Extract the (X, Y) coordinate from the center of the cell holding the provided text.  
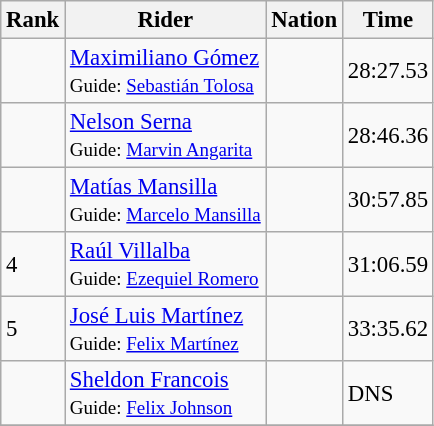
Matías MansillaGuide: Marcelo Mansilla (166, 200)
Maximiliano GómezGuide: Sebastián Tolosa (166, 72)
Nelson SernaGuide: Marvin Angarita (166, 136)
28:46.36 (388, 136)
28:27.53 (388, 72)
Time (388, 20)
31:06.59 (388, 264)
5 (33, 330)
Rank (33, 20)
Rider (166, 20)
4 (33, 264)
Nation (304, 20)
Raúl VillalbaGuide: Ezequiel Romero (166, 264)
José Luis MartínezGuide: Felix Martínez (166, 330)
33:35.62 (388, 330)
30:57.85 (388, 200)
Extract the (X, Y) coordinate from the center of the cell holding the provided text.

== == ==

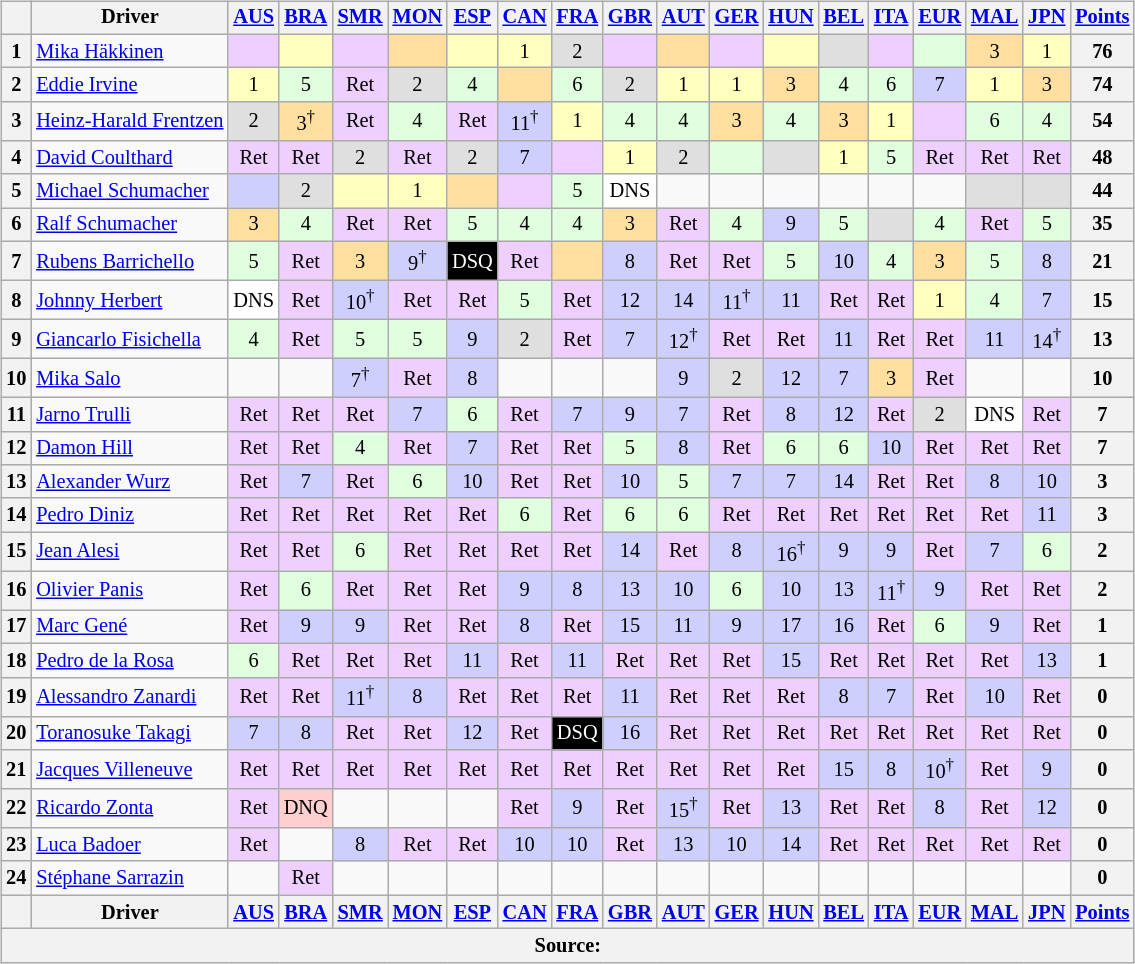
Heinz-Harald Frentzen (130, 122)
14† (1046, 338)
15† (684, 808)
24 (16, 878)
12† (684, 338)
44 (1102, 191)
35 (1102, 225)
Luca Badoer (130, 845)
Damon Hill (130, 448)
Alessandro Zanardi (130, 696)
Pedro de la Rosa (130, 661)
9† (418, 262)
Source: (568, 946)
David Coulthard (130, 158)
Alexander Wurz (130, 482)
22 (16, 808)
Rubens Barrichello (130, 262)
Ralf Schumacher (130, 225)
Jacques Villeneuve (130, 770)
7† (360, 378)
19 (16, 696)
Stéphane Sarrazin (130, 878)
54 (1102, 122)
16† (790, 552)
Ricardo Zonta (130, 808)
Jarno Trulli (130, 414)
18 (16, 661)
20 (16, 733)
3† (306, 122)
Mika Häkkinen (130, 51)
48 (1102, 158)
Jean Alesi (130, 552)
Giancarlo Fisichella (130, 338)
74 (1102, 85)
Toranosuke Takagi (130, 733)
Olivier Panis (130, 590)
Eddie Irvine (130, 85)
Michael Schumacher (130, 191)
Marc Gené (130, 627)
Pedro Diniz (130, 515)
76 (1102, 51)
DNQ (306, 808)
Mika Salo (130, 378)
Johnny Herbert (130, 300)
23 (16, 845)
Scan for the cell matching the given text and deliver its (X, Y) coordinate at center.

== == ==

▶ [GOAL]: In the data above, take the part that opens with the line containing "Heinz-Harald Frentzen (130, 122)" and closes with the line containing "Mika Salo (130, 378)", and write it out again with "DNQ" replaced by "Did not qualify" and nothing else changed.

▶ [CORRECT ANSWER]:
Heinz-Harald Frentzen (130, 122)
14† (1046, 338)
15† (684, 808)
24 (16, 878)
12† (684, 338)
44 (1102, 191)
35 (1102, 225)
Luca Badoer (130, 845)
Damon Hill (130, 448)
Alessandro Zanardi (130, 696)
Pedro de la Rosa (130, 661)
9† (418, 262)
Source: (568, 946)
David Coulthard (130, 158)
Alexander Wurz (130, 482)
22 (16, 808)
Rubens Barrichello (130, 262)
Ralf Schumacher (130, 225)
Jacques Villeneuve (130, 770)
7† (360, 378)
19 (16, 696)
Stéphane Sarrazin (130, 878)
54 (1102, 122)
16† (790, 552)
Ricardo Zonta (130, 808)
Jarno Trulli (130, 414)
18 (16, 661)
20 (16, 733)
3† (306, 122)
Mika Häkkinen (130, 51)
48 (1102, 158)
Jean Alesi (130, 552)
Giancarlo Fisichella (130, 338)
74 (1102, 85)
Toranosuke Takagi (130, 733)
Olivier Panis (130, 590)
Eddie Irvine (130, 85)
Michael Schumacher (130, 191)
Marc Gené (130, 627)
Pedro Diniz (130, 515)
76 (1102, 51)
Did not qualify (306, 808)
Mika Salo (130, 378)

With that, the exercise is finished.